TASK STATEMENT: If an entry holds a picture, leave the picture out and copy the rest exactly.

EXERCISE DATA:
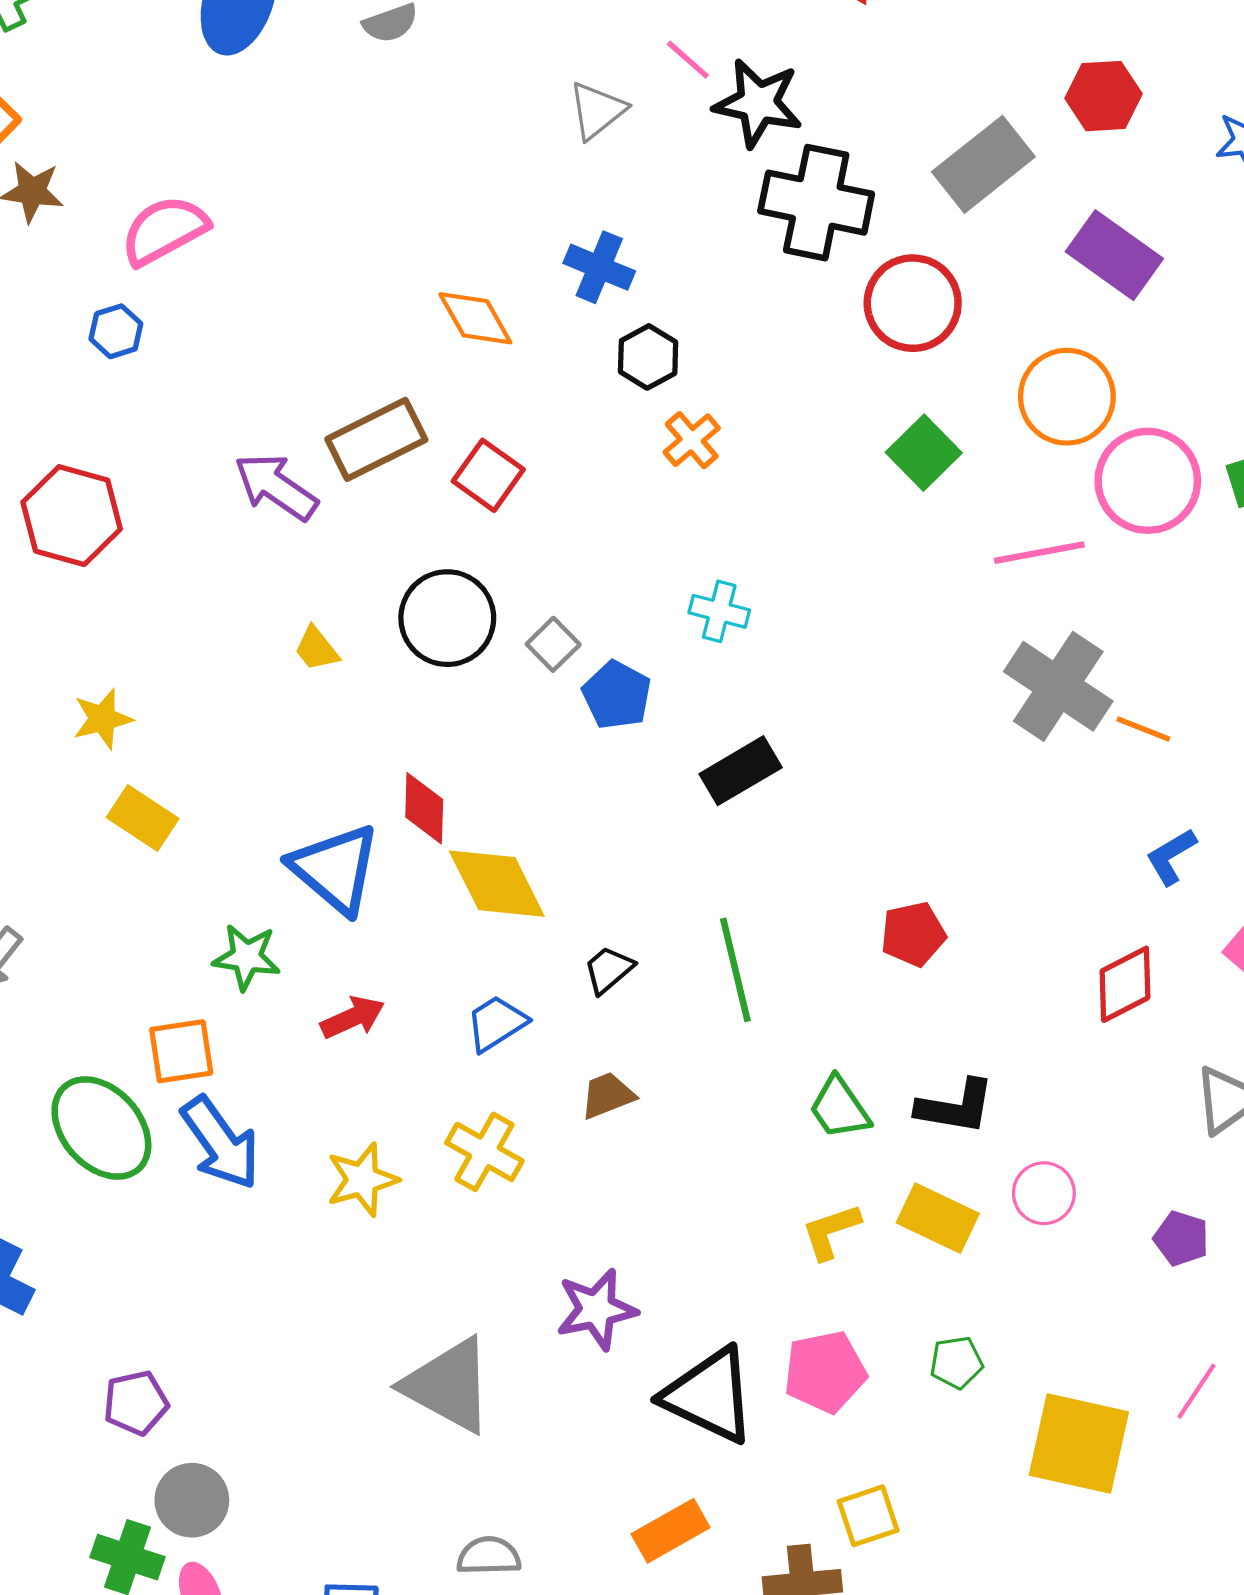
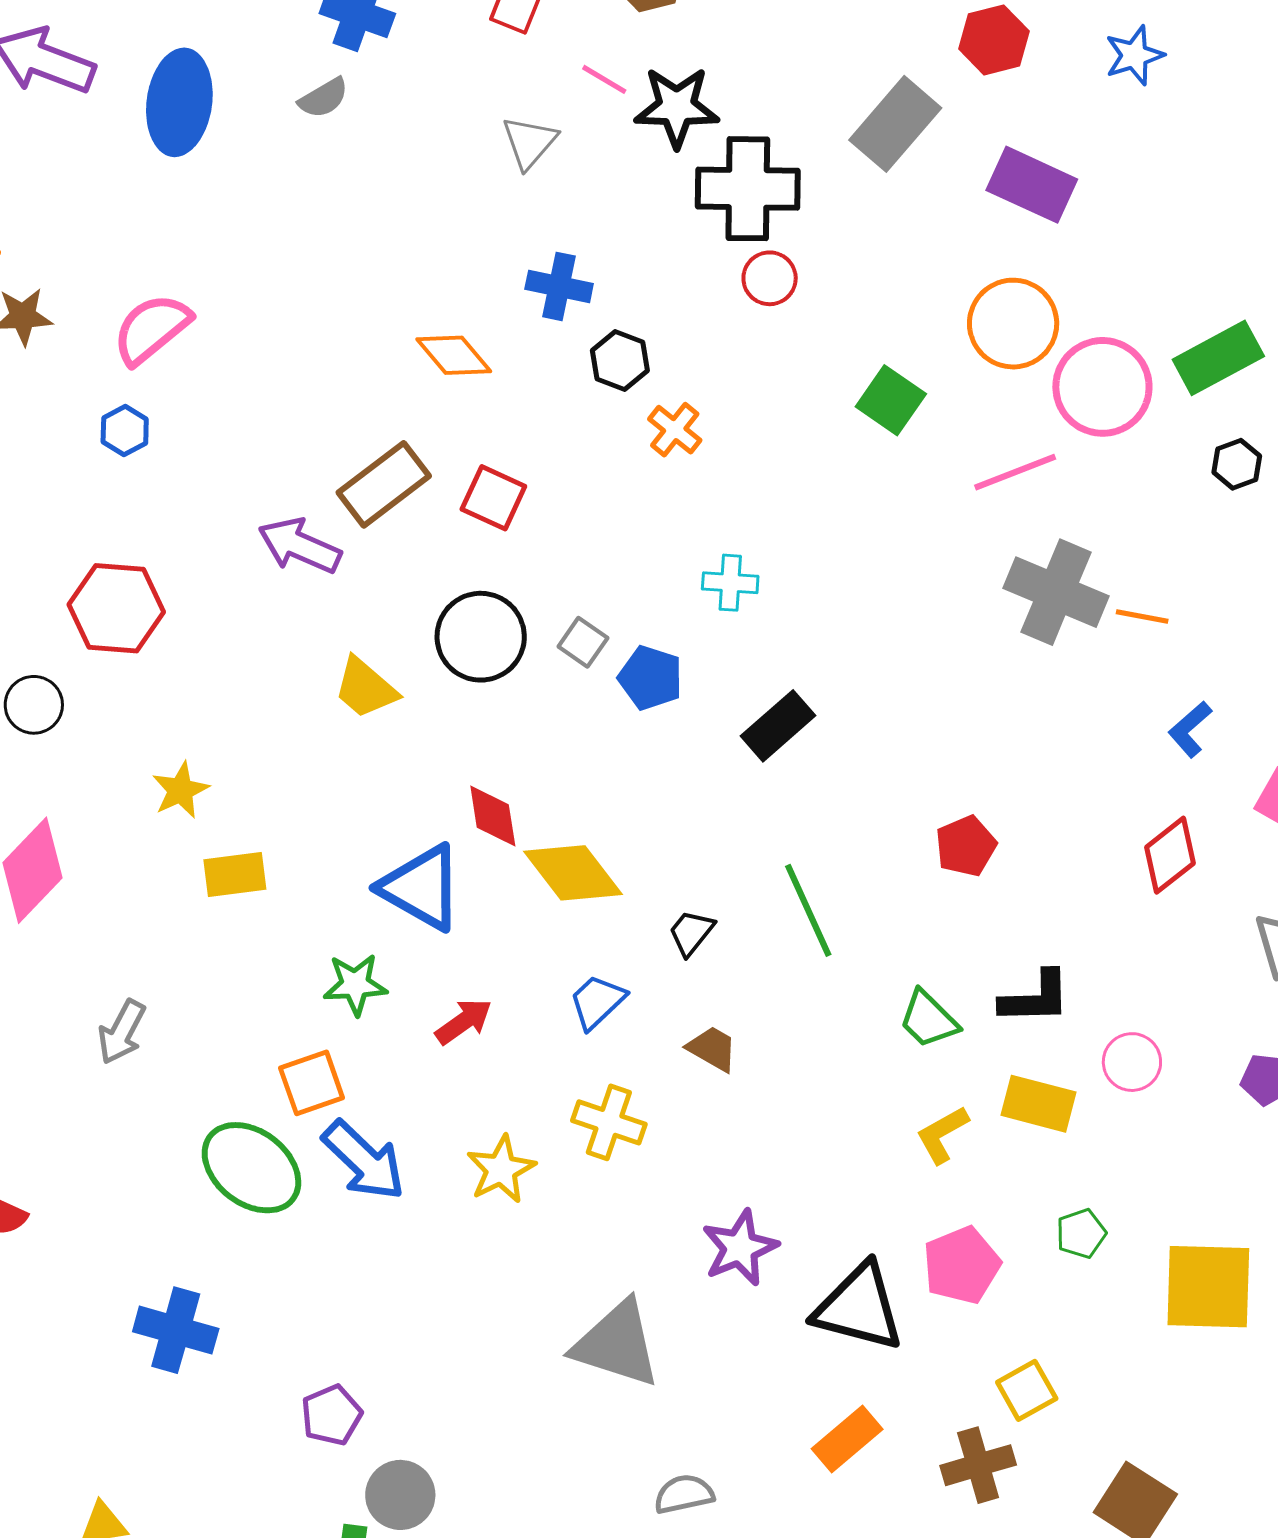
red circle: (913, 303) -> (770, 278), moved, size x0.6
yellow trapezoid: (316, 649) -> (365, 688), size x1.5
yellow rectangle: (143, 818) -> (235, 875), turned -30
brown trapezoid: (607, 1095) -> (712, 1049), turned 62

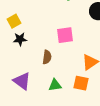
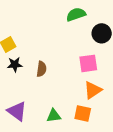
pink square: (65, 35) -> (88, 63), moved
brown semicircle: (47, 57) -> (42, 69), moved

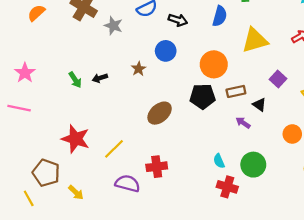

WORKED SOLUTION:
red circle: (913, 303) -> (770, 278), moved, size x0.6
yellow trapezoid: (316, 649) -> (365, 688), size x1.5
yellow rectangle: (143, 818) -> (235, 875), turned -30
brown trapezoid: (607, 1095) -> (712, 1049), turned 62

pink square: (65, 35) -> (88, 63), moved
brown semicircle: (47, 57) -> (42, 69), moved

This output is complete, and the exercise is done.